___ Entries shown

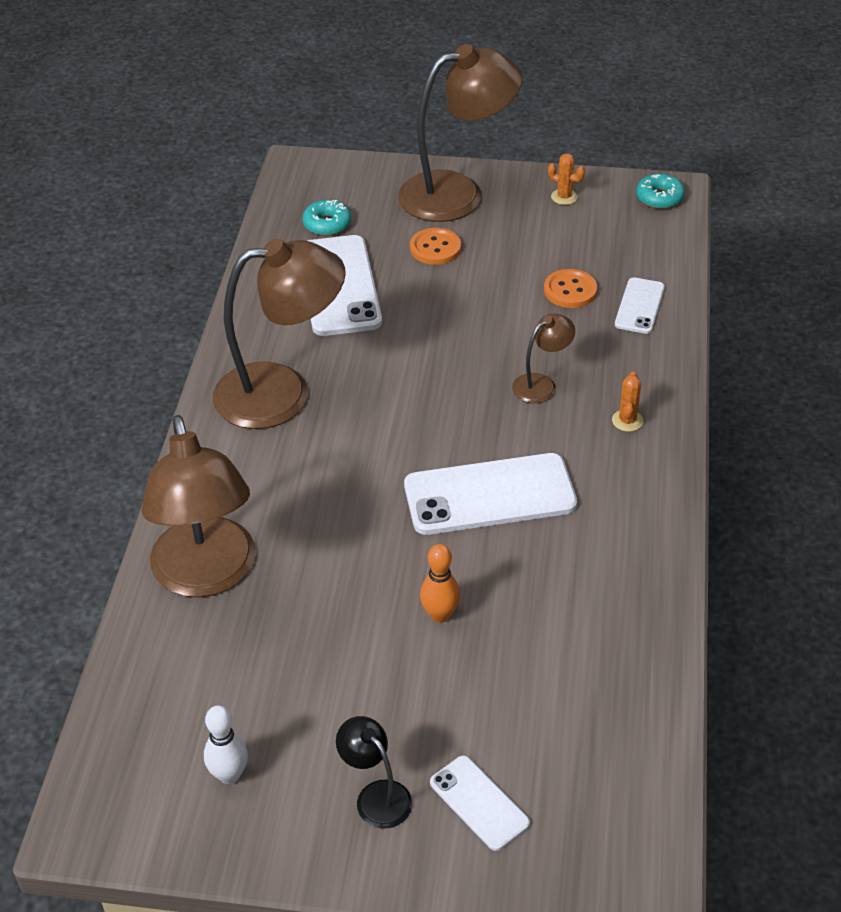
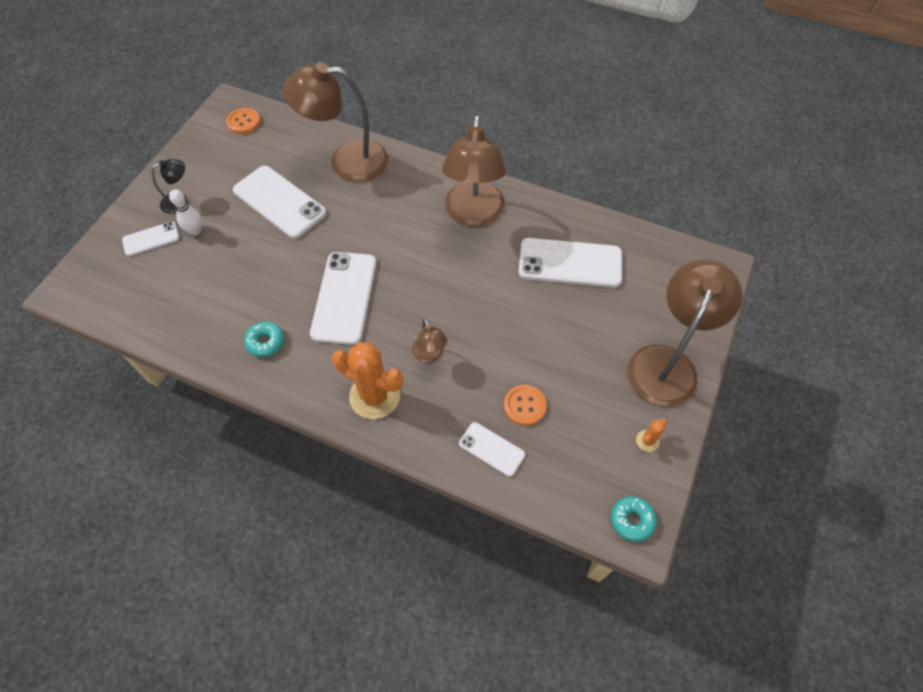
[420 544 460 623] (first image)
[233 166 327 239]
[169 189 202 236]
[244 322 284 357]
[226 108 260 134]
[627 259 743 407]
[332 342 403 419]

______

— Work order —
Copy the records word for word, leaving no picture in the copy.

— Output of the task —
[420 544 460 623] (first image)
[233 166 327 239]
[169 189 202 236]
[244 322 284 357]
[226 108 260 134]
[627 259 743 407]
[332 342 403 419]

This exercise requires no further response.